··· Extracted entries ···

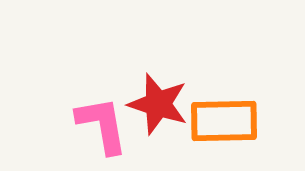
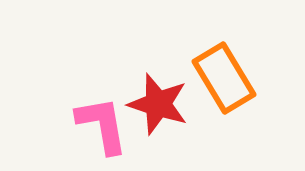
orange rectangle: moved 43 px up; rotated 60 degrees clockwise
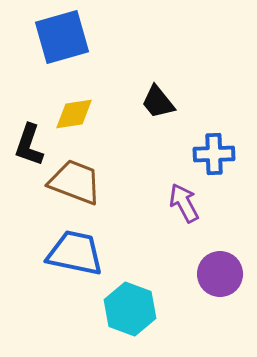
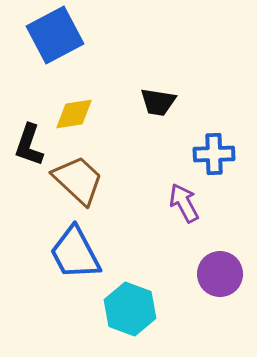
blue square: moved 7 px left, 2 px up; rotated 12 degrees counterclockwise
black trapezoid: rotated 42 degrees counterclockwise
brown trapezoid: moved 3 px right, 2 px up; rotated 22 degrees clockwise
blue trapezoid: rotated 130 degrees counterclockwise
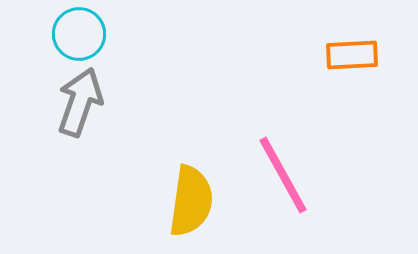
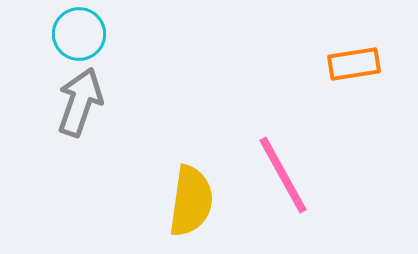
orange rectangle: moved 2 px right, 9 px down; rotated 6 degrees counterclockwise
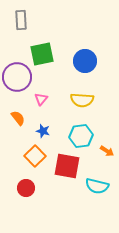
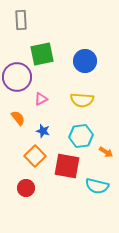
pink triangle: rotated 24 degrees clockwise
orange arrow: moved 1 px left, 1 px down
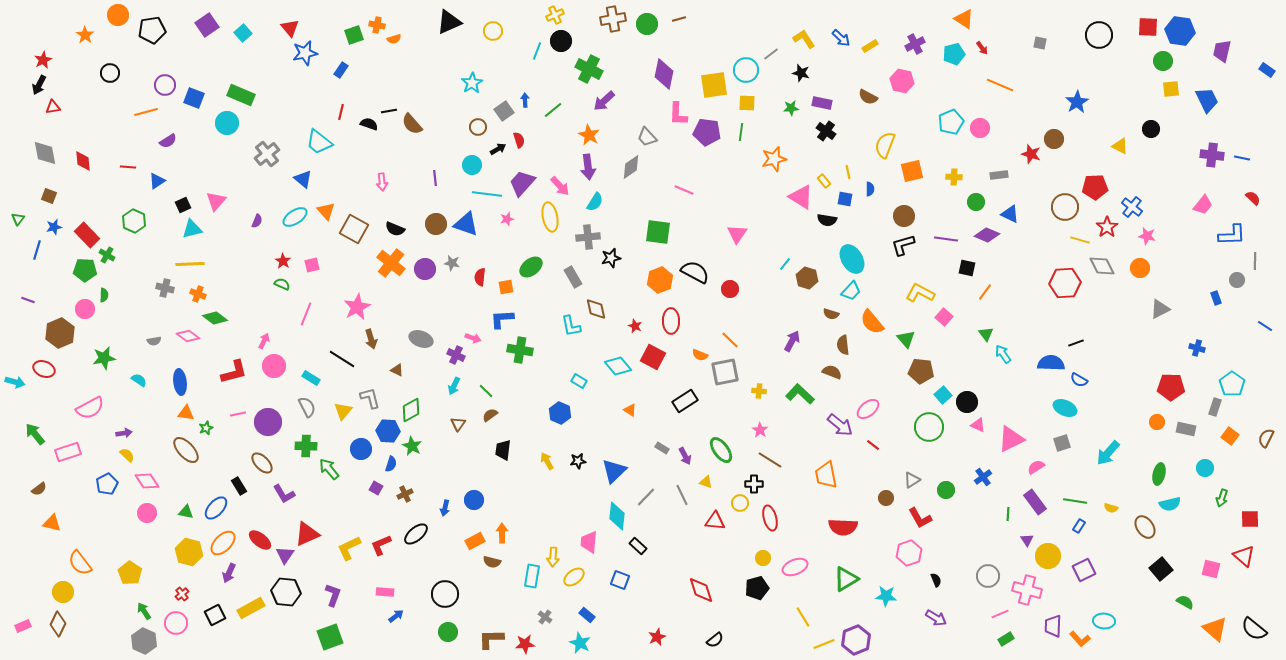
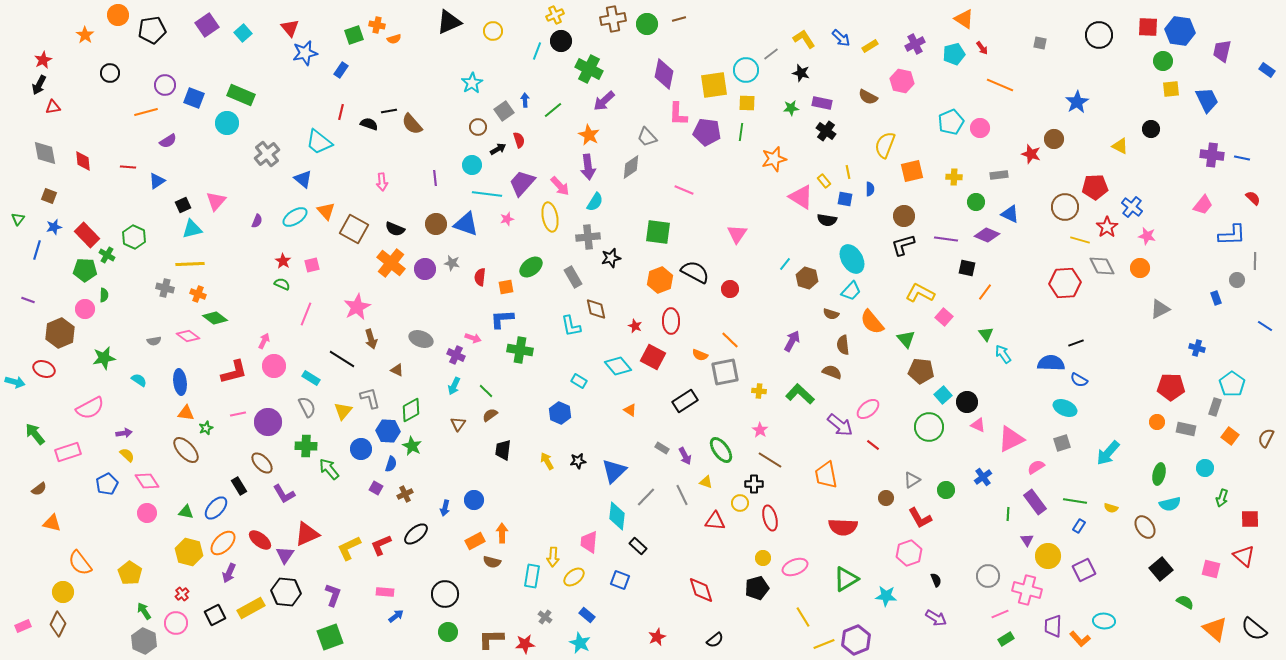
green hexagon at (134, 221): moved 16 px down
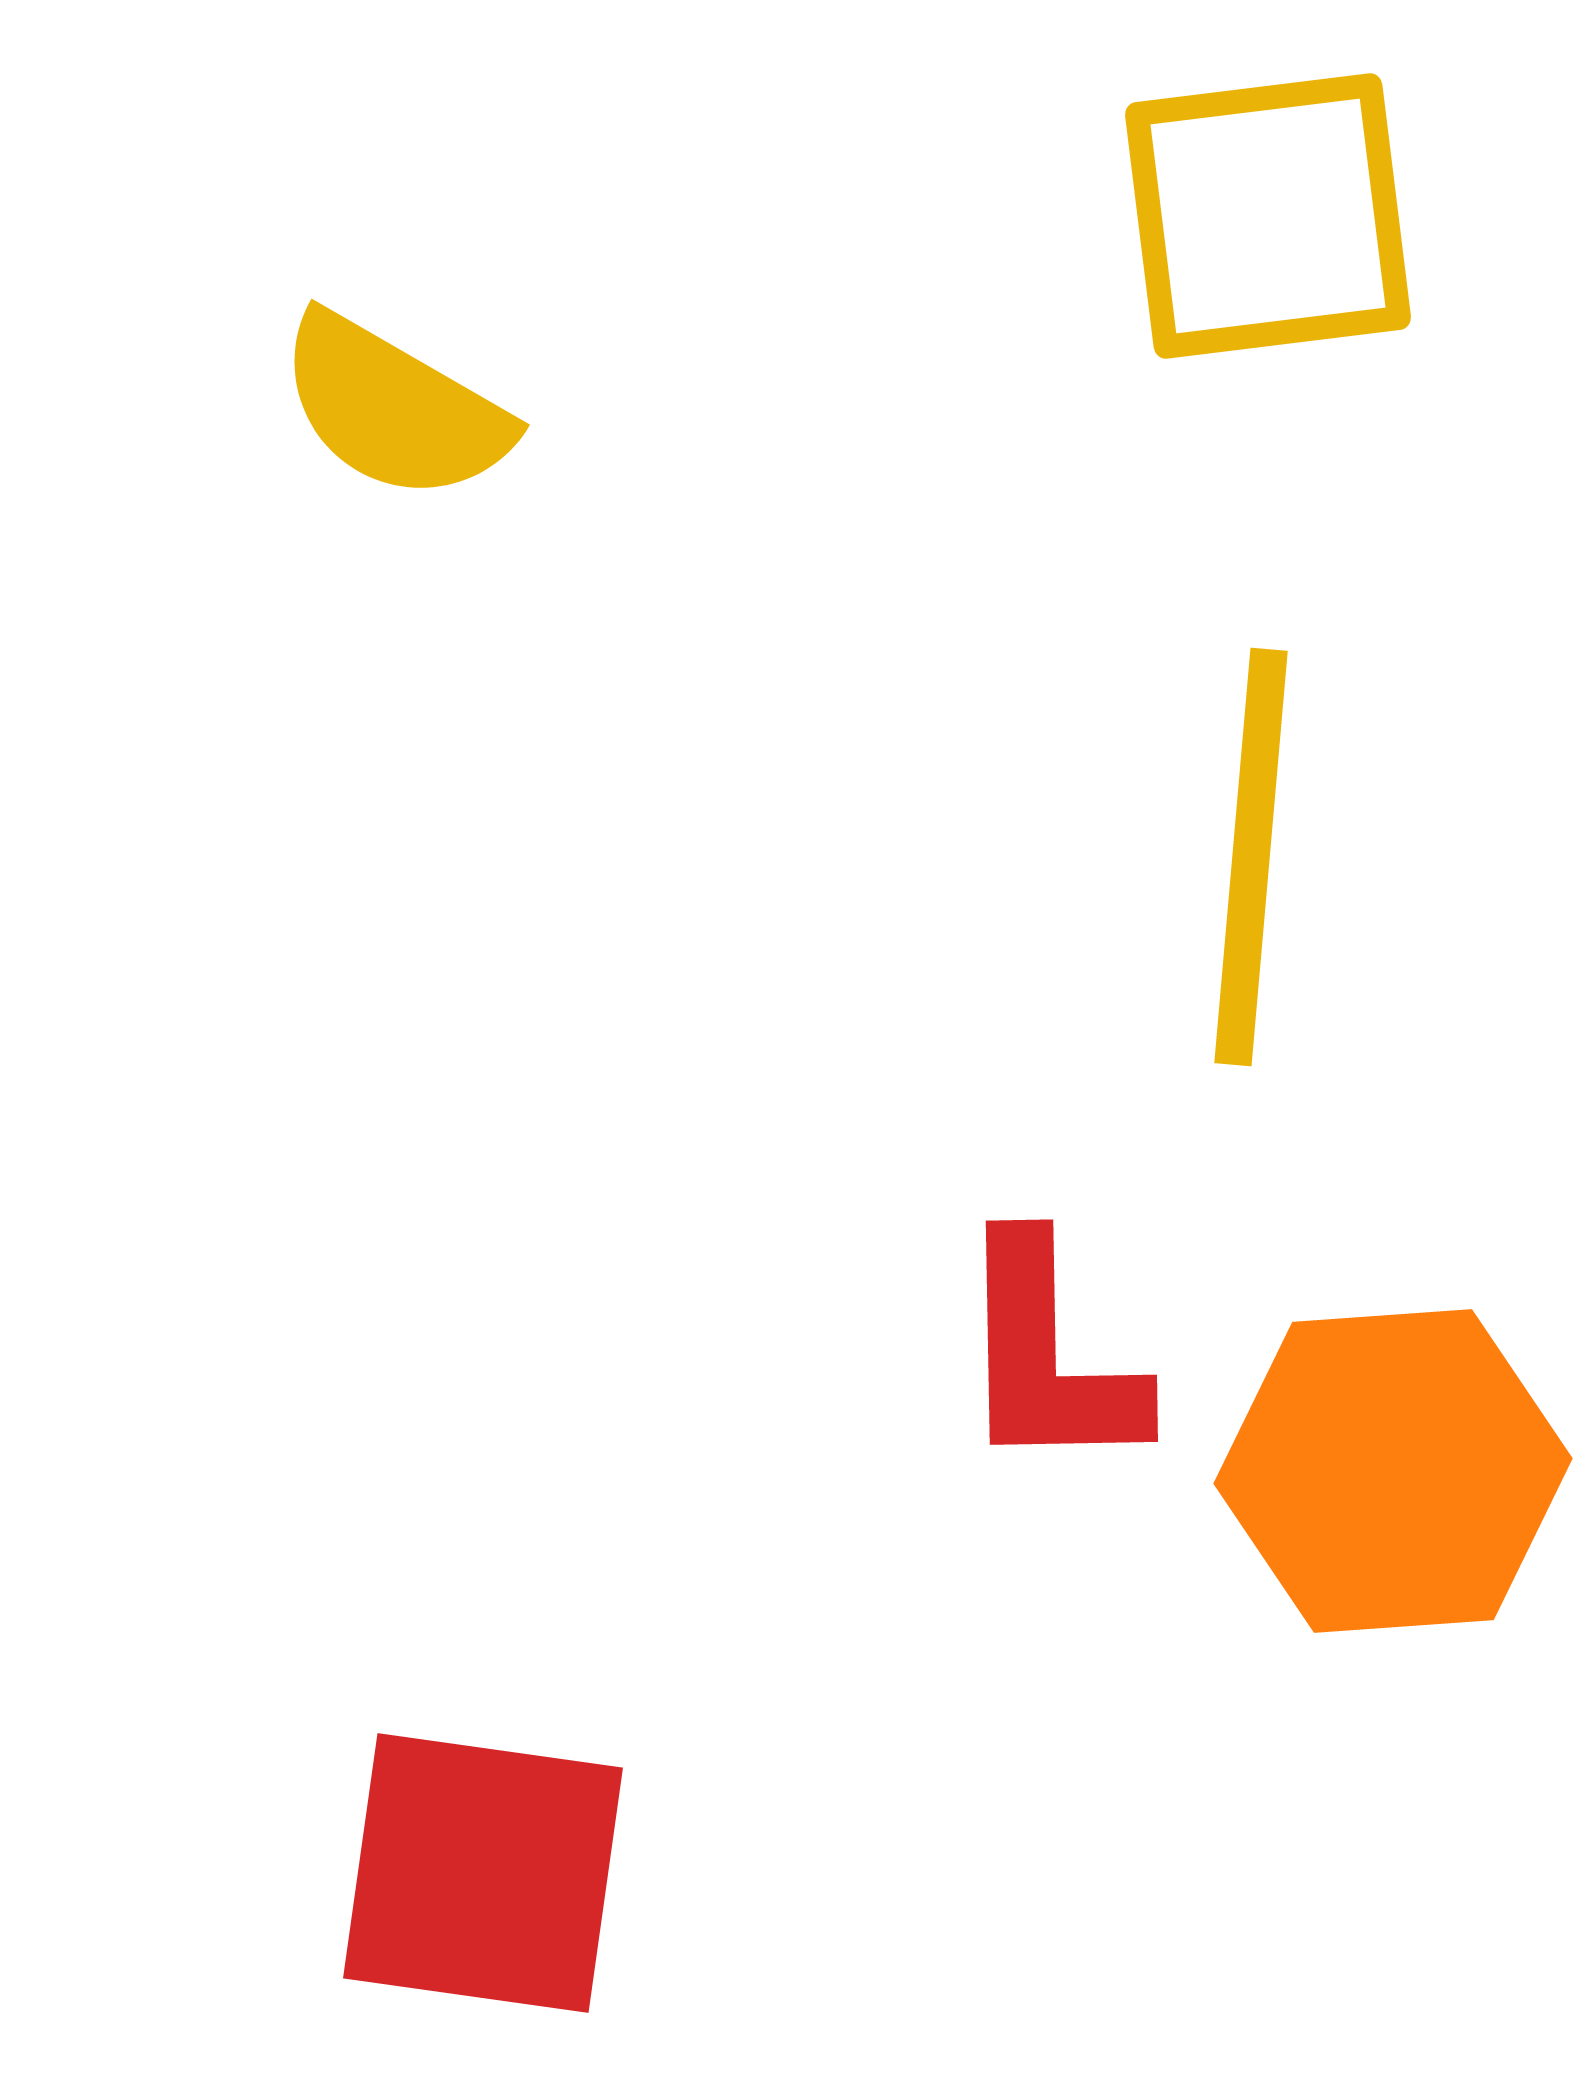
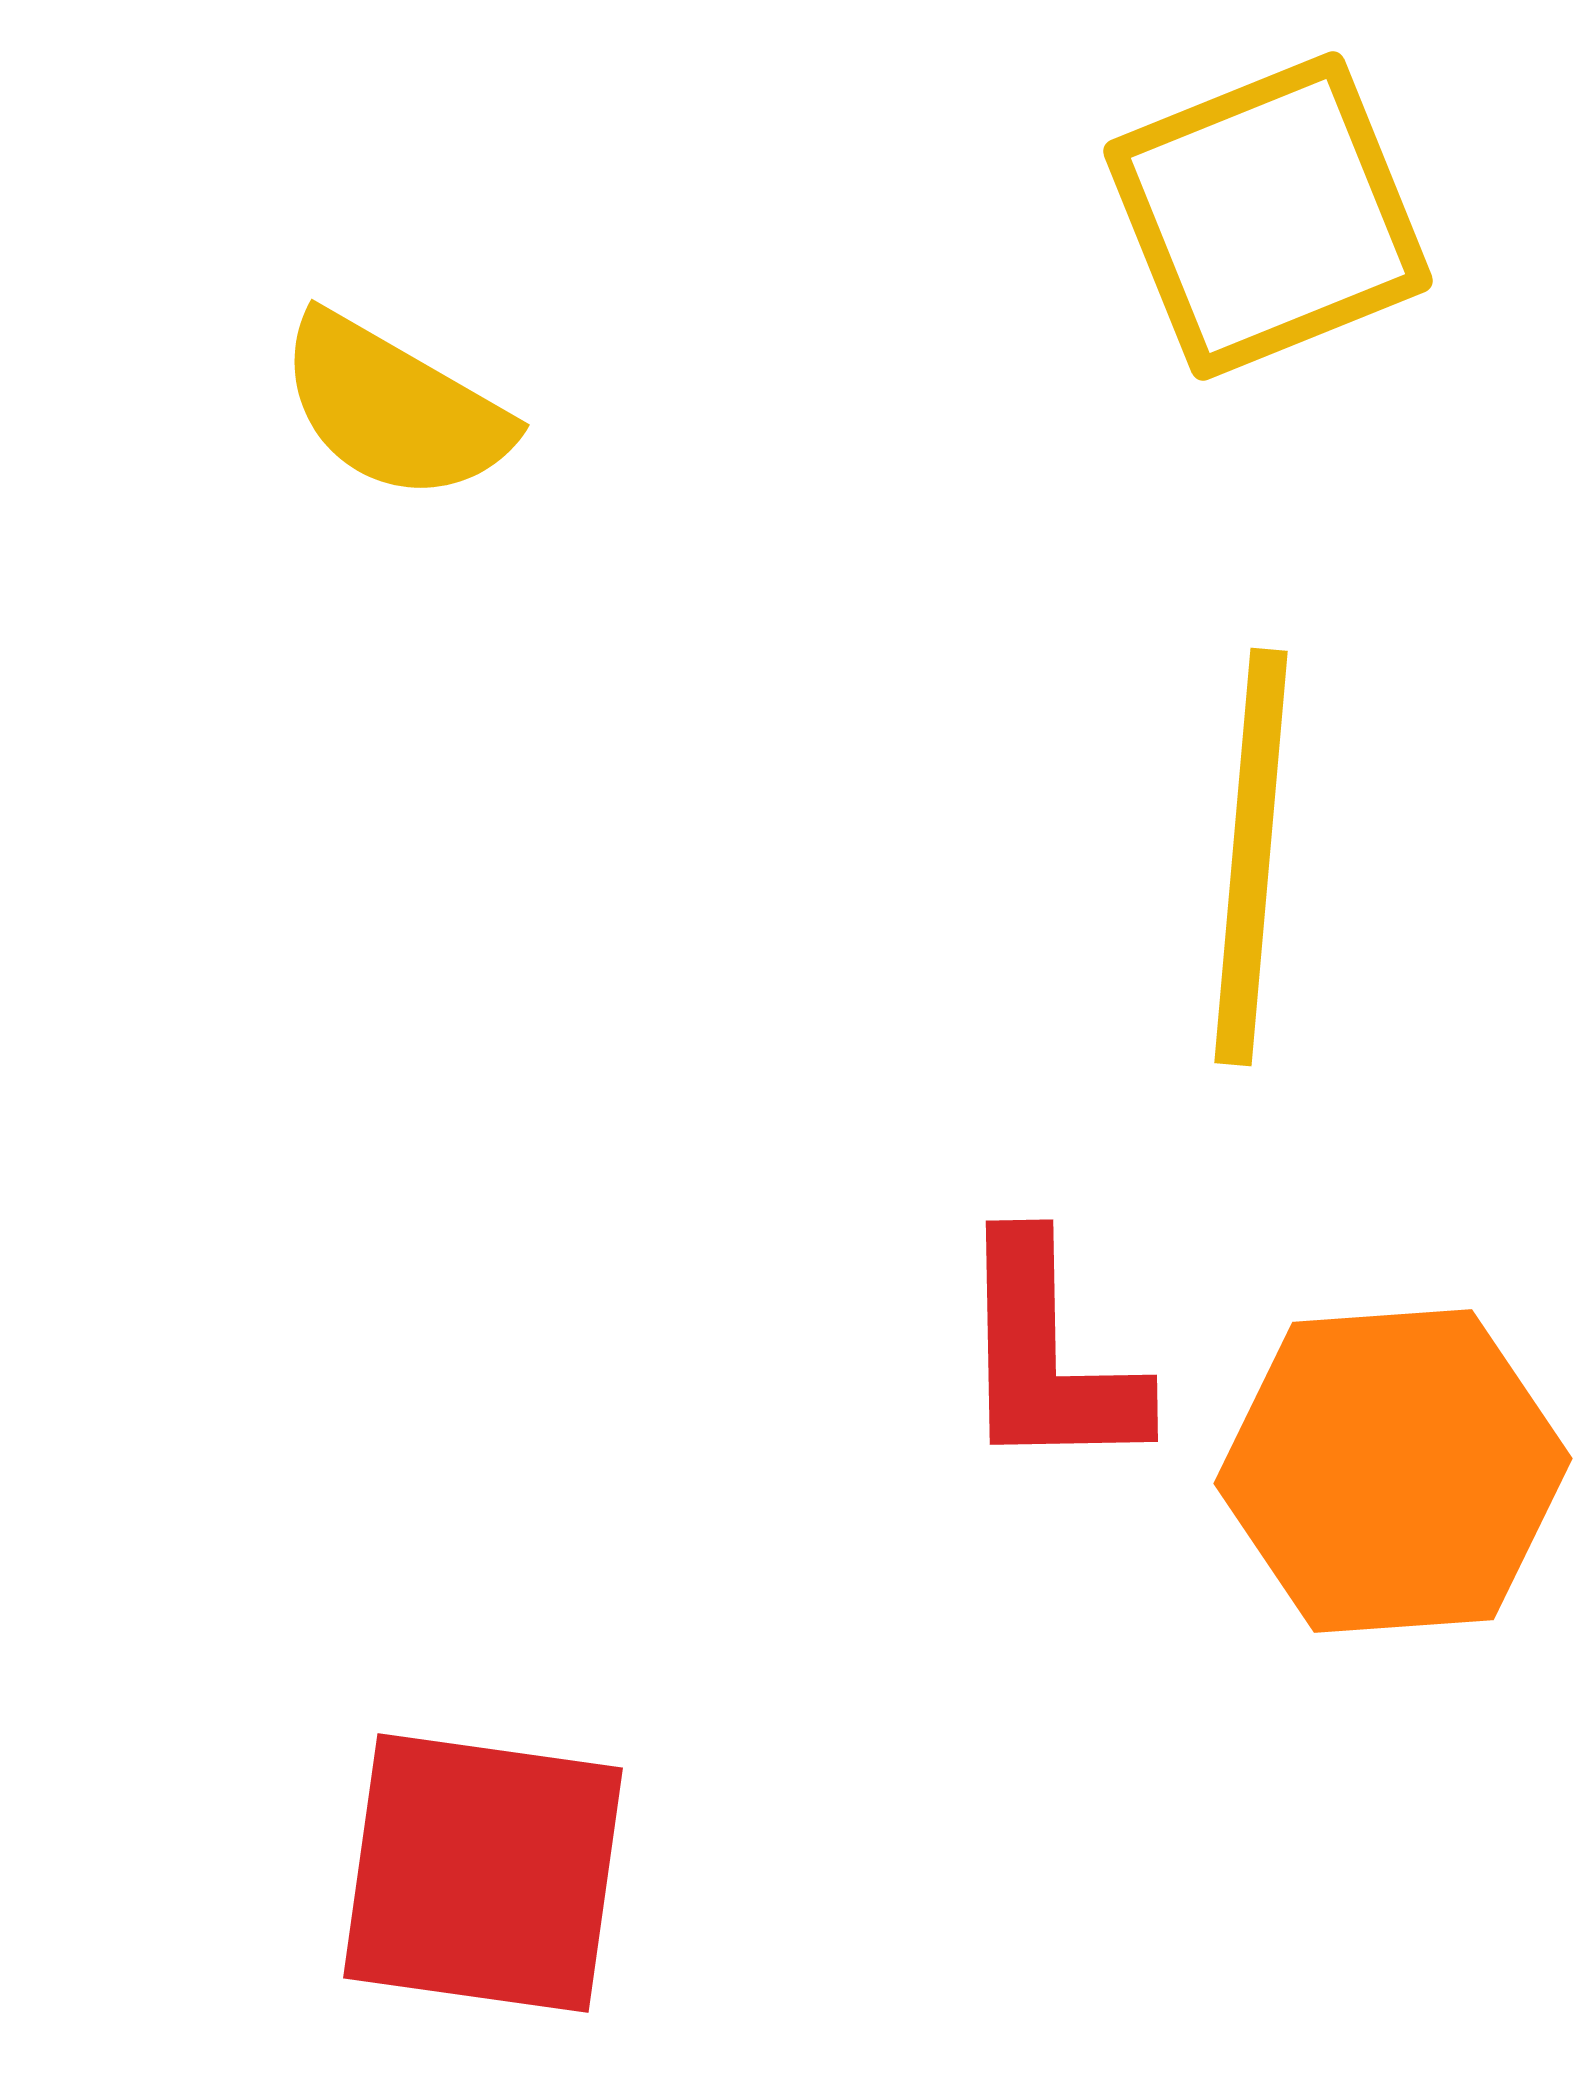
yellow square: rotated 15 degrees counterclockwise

···

**What you need to do**
Transcribe all the data word for word; the images stay out.

**Response to this task**
orange rectangle: moved 43 px up; rotated 60 degrees clockwise
blue square: moved 7 px left, 2 px up; rotated 12 degrees counterclockwise
black trapezoid: rotated 42 degrees counterclockwise
brown trapezoid: moved 3 px right, 2 px up; rotated 22 degrees clockwise
blue trapezoid: rotated 130 degrees counterclockwise
orange rectangle: moved 2 px right, 9 px down; rotated 6 degrees counterclockwise
pink triangle: rotated 24 degrees clockwise
orange arrow: moved 1 px left, 1 px down
green hexagon at (134, 221): moved 16 px down
yellow square: rotated 15 degrees counterclockwise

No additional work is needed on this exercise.